TASK OBJECTIVE
Return the lines of the data below exactly. Start at the first and end with the line containing "purple cone D7".

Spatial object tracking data

——————————

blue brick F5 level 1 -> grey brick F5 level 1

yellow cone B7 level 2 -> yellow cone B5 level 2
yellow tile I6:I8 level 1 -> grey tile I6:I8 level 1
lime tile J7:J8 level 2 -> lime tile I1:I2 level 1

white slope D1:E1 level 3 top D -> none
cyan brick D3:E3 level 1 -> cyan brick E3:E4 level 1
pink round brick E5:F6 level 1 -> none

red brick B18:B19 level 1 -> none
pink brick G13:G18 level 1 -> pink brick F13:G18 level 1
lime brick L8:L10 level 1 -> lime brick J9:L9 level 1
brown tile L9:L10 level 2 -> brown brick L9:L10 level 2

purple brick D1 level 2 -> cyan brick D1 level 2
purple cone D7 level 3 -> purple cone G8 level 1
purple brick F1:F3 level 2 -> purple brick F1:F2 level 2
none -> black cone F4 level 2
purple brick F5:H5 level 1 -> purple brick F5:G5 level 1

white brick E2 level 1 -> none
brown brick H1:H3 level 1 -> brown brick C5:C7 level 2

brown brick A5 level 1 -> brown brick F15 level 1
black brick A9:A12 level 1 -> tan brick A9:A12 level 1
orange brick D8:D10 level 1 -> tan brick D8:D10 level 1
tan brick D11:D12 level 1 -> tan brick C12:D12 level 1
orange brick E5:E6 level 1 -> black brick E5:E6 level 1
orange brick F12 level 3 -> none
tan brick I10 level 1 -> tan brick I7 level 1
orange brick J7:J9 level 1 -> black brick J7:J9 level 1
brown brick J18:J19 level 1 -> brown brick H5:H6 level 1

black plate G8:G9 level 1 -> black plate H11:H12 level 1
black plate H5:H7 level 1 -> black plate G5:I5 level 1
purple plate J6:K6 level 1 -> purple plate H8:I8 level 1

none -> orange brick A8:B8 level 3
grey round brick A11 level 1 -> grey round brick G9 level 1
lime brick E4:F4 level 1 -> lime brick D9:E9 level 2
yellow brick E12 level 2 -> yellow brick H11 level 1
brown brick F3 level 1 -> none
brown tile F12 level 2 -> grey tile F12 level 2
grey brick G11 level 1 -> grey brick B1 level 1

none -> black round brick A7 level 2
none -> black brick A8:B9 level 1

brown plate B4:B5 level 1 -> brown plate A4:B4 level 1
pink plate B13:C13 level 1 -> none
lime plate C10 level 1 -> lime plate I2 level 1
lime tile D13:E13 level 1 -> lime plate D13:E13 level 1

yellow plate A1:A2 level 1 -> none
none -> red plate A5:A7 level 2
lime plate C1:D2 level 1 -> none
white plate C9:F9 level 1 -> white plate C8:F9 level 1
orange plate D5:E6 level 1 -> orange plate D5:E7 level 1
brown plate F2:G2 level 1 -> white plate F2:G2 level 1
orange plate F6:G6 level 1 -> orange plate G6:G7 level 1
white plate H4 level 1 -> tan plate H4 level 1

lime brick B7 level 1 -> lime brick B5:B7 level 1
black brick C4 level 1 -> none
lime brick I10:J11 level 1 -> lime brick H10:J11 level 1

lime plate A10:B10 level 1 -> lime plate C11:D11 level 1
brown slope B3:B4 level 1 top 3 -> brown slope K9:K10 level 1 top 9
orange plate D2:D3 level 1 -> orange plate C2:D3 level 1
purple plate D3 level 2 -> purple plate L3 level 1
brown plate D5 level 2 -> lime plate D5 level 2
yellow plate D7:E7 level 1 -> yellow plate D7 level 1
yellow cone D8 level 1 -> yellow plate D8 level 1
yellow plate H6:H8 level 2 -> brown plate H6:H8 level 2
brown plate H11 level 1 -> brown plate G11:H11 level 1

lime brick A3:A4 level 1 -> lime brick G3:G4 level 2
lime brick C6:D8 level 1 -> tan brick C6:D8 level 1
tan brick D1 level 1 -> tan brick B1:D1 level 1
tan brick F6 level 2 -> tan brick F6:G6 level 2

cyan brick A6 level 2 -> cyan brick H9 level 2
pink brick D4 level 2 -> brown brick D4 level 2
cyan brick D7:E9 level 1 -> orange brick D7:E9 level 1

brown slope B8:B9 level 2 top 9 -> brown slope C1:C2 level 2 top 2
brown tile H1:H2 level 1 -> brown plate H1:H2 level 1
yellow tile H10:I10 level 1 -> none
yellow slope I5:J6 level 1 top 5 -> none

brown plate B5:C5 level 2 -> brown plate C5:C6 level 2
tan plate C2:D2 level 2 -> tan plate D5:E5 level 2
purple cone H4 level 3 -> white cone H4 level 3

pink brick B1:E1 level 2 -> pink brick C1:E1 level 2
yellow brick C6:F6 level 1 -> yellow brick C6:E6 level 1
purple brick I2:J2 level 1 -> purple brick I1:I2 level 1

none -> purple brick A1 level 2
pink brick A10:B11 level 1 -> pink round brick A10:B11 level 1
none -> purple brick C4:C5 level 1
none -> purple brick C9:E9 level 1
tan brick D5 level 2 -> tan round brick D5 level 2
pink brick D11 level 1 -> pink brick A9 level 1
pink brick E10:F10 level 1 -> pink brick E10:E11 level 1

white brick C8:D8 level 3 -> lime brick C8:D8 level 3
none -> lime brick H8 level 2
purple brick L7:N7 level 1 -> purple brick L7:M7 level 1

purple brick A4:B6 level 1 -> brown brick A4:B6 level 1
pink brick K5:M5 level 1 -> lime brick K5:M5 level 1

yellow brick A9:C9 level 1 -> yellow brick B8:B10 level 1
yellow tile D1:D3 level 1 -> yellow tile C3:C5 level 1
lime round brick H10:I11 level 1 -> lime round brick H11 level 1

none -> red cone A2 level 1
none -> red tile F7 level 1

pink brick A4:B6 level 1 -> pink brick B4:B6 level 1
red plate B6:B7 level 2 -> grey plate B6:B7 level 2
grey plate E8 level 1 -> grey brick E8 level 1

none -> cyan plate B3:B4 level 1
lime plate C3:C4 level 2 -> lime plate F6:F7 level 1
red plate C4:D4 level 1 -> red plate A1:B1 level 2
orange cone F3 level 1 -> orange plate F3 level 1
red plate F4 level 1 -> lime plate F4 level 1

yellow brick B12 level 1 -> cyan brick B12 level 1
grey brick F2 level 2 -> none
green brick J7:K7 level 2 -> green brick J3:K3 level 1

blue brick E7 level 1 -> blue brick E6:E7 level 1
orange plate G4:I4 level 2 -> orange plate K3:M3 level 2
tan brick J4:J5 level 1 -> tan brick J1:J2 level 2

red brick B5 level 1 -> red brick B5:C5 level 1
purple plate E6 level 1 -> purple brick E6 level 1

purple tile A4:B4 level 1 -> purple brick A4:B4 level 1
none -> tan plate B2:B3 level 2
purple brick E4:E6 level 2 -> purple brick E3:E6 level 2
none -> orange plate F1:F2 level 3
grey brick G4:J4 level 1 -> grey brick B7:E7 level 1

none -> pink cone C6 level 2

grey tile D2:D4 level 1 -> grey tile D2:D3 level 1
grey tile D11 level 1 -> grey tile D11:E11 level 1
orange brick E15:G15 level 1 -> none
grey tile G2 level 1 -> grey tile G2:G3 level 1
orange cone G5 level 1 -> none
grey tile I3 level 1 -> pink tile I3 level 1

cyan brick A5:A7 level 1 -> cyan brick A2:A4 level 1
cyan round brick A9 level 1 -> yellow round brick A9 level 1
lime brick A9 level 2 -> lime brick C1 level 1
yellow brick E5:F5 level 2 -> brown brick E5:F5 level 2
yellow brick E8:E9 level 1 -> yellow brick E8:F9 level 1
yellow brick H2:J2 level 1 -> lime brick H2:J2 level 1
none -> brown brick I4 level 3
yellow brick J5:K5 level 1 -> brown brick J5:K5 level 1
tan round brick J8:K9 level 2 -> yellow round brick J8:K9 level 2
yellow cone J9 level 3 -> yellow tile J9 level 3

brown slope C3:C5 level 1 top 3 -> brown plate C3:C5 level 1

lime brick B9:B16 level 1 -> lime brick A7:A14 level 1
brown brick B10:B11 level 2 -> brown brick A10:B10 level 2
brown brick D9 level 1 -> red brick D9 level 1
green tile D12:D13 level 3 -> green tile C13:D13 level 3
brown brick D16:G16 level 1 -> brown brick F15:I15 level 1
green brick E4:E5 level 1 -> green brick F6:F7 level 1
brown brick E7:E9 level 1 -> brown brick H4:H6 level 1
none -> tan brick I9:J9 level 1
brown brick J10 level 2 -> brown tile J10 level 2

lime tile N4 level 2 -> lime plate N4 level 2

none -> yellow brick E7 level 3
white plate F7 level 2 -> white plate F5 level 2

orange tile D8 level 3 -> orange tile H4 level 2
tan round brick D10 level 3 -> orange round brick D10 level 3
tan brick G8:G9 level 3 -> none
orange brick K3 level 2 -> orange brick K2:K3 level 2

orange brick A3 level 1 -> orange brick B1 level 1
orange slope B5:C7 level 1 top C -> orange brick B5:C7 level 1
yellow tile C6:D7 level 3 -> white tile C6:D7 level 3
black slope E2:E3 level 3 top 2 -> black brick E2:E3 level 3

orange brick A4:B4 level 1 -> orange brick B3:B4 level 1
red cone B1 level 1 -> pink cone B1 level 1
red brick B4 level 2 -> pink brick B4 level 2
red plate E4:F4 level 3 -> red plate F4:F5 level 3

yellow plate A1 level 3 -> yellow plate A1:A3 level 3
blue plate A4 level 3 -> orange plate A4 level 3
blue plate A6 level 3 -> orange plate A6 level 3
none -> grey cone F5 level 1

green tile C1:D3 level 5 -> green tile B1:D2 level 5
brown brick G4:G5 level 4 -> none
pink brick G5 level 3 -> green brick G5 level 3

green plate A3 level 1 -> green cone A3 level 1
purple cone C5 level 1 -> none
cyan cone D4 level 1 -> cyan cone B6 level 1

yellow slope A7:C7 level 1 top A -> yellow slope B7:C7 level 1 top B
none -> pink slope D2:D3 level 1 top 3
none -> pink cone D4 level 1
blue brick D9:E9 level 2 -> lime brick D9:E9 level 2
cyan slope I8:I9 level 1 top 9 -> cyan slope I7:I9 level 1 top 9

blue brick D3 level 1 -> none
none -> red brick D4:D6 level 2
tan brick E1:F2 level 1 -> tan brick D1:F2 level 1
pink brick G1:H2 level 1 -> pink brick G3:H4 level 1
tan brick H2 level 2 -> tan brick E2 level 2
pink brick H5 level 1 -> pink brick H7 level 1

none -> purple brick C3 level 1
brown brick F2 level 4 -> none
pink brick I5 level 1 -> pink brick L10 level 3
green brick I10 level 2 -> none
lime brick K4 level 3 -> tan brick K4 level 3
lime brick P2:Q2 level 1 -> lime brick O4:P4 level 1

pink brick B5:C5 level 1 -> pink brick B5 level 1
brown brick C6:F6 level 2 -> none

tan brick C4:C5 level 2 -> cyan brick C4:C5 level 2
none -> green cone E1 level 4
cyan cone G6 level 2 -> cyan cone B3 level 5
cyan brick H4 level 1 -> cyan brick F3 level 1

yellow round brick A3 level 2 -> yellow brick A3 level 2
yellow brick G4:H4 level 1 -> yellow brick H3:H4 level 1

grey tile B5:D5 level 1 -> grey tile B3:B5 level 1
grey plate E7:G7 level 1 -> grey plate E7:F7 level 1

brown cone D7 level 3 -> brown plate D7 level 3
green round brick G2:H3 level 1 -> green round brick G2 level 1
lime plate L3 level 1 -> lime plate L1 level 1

——————————

ANSWER BOX
blue brick F5 level 1 -> grey brick F5 level 1

yellow cone B7 level 2 -> yellow cone B5 level 2
yellow tile I6:I8 level 1 -> grey tile I6:I8 level 1
lime tile J7:J8 level 2 -> lime tile I1:I2 level 1

white slope D1:E1 level 3 top D -> none
cyan brick D3:E3 level 1 -> cyan brick E3:E4 level 1
pink round brick E5:F6 level 1 -> none

red brick B18:B19 level 1 -> none
pink brick G13:G18 level 1 -> pink brick F13:G18 level 1
lime brick L8:L10 level 1 -> lime brick J9:L9 level 1
brown tile L9:L10 level 2 -> brown brick L9:L10 level 2

purple brick D1 level 2 -> cyan brick D1 level 2
purple cone D7 level 3 -> purple cone G8 level 1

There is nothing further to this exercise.